**Data in this exercise**
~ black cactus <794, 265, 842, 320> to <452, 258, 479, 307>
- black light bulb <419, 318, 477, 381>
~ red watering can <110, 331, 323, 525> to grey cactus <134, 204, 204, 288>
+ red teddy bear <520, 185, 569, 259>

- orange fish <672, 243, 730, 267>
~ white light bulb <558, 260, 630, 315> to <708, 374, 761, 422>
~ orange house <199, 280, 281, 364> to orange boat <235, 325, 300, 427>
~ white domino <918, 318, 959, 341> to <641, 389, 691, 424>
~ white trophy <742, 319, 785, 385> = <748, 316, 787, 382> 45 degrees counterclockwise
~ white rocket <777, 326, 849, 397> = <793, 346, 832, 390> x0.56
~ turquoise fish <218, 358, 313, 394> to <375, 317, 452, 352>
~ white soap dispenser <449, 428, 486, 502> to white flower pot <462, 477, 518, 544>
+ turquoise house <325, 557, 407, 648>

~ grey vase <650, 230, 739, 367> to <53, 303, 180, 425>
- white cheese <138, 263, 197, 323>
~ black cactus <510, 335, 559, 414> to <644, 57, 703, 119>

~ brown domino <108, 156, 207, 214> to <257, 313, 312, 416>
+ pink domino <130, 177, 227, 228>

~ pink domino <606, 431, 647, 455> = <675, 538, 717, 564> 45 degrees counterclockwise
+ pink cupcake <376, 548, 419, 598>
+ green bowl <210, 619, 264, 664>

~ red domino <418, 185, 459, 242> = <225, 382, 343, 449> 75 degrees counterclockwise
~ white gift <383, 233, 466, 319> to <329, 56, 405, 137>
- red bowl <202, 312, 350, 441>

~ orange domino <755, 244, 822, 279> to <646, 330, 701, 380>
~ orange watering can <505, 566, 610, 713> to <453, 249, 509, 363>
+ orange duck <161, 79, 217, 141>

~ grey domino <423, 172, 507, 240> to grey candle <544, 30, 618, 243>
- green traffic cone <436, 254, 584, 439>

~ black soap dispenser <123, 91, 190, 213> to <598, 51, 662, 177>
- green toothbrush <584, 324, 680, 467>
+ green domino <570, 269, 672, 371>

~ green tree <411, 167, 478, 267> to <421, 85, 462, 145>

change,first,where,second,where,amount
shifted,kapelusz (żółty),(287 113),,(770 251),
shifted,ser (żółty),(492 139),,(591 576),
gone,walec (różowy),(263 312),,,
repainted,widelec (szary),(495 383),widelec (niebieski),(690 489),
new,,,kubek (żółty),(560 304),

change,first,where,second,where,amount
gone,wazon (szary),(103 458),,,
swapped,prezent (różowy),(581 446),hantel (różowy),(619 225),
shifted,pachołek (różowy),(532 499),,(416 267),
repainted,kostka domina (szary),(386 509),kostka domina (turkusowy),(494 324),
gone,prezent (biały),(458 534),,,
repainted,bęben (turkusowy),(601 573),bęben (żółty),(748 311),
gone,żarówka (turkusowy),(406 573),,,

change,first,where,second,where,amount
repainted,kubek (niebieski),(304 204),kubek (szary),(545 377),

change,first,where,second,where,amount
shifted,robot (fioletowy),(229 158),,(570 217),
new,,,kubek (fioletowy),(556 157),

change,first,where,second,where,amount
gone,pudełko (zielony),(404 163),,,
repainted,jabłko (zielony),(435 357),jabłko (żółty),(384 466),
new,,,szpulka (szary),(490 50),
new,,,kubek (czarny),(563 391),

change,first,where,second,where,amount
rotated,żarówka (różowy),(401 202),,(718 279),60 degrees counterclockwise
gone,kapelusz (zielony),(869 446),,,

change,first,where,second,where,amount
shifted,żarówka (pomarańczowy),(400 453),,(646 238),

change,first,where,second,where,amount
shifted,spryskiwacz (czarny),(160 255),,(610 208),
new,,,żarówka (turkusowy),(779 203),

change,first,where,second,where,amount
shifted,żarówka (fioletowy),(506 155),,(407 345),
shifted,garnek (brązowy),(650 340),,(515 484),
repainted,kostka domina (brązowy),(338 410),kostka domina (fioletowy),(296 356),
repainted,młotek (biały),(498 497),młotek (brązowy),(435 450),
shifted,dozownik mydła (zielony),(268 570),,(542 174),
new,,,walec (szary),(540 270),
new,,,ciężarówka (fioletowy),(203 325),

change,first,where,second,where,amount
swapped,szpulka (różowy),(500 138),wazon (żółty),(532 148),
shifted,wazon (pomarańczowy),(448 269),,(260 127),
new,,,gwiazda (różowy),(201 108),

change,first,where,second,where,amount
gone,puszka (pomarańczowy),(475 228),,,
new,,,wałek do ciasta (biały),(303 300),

**Your assignment**
Word for word, print the listing above once more.

**Response box**
~ black cactus <794, 265, 842, 320> to <452, 258, 479, 307>
- black light bulb <419, 318, 477, 381>
~ red watering can <110, 331, 323, 525> to grey cactus <134, 204, 204, 288>
+ red teddy bear <520, 185, 569, 259>

- orange fish <672, 243, 730, 267>
~ white light bulb <558, 260, 630, 315> to <708, 374, 761, 422>
~ orange house <199, 280, 281, 364> to orange boat <235, 325, 300, 427>
~ white domino <918, 318, 959, 341> to <641, 389, 691, 424>
~ white trophy <742, 319, 785, 385> = <748, 316, 787, 382> 45 degrees counterclockwise
~ white rocket <777, 326, 849, 397> = <793, 346, 832, 390> x0.56
~ turquoise fish <218, 358, 313, 394> to <375, 317, 452, 352>
~ white soap dispenser <449, 428, 486, 502> to white flower pot <462, 477, 518, 544>
+ turquoise house <325, 557, 407, 648>

~ grey vase <650, 230, 739, 367> to <53, 303, 180, 425>
- white cheese <138, 263, 197, 323>
~ black cactus <510, 335, 559, 414> to <644, 57, 703, 119>

~ brown domino <108, 156, 207, 214> to <257, 313, 312, 416>
+ pink domino <130, 177, 227, 228>

~ pink domino <606, 431, 647, 455> = <675, 538, 717, 564> 45 degrees counterclockwise
+ pink cupcake <376, 548, 419, 598>
+ green bowl <210, 619, 264, 664>

~ red domino <418, 185, 459, 242> = <225, 382, 343, 449> 75 degrees counterclockwise
~ white gift <383, 233, 466, 319> to <329, 56, 405, 137>
- red bowl <202, 312, 350, 441>

~ orange domino <755, 244, 822, 279> to <646, 330, 701, 380>
~ orange watering can <505, 566, 610, 713> to <453, 249, 509, 363>
+ orange duck <161, 79, 217, 141>

~ grey domino <423, 172, 507, 240> to grey candle <544, 30, 618, 243>
- green traffic cone <436, 254, 584, 439>

~ black soap dispenser <123, 91, 190, 213> to <598, 51, 662, 177>
- green toothbrush <584, 324, 680, 467>
+ green domino <570, 269, 672, 371>

~ green tree <411, 167, 478, 267> to <421, 85, 462, 145>

change,first,where,second,where,amount
shifted,kapelusz (żółty),(287 113),,(770 251),
shifted,ser (żółty),(492 139),,(591 576),
gone,walec (różowy),(263 312),,,
repainted,widelec (szary),(495 383),widelec (niebieski),(690 489),
new,,,kubek (żółty),(560 304),

change,first,where,second,where,amount
gone,wazon (szary),(103 458),,,
swapped,prezent (różowy),(581 446),hantel (różowy),(619 225),
shifted,pachołek (różowy),(532 499),,(416 267),
repainted,kostka domina (szary),(386 509),kostka domina (turkusowy),(494 324),
gone,prezent (biały),(458 534),,,
repainted,bęben (turkusowy),(601 573),bęben (żółty),(748 311),
gone,żarówka (turkusowy),(406 573),,,

change,first,where,second,where,amount
repainted,kubek (niebieski),(304 204),kubek (szary),(545 377),

change,first,where,second,where,amount
shifted,robot (fioletowy),(229 158),,(570 217),
new,,,kubek (fioletowy),(556 157),

change,first,where,second,where,amount
gone,pudełko (zielony),(404 163),,,
repainted,jabłko (zielony),(435 357),jabłko (żółty),(384 466),
new,,,szpulka (szary),(490 50),
new,,,kubek (czarny),(563 391),

change,first,where,second,where,amount
rotated,żarówka (różowy),(401 202),,(718 279),60 degrees counterclockwise
gone,kapelusz (zielony),(869 446),,,

change,first,where,second,where,amount
shifted,żarówka (pomarańczowy),(400 453),,(646 238),

change,first,where,second,where,amount
shifted,spryskiwacz (czarny),(160 255),,(610 208),
new,,,żarówka (turkusowy),(779 203),

change,first,where,second,where,amount
shifted,żarówka (fioletowy),(506 155),,(407 345),
shifted,garnek (brązowy),(650 340),,(515 484),
repainted,kostka domina (brązowy),(338 410),kostka domina (fioletowy),(296 356),
repainted,młotek (biały),(498 497),młotek (brązowy),(435 450),
shifted,dozownik mydła (zielony),(268 570),,(542 174),
new,,,walec (szary),(540 270),
new,,,ciężarówka (fioletowy),(203 325),

change,first,where,second,where,amount
swapped,szpulka (różowy),(500 138),wazon (żółty),(532 148),
shifted,wazon (pomarańczowy),(448 269),,(260 127),
new,,,gwiazda (różowy),(201 108),

change,first,where,second,where,amount
gone,puszka (pomarańczowy),(475 228),,,
new,,,wałek do ciasta (biały),(303 300),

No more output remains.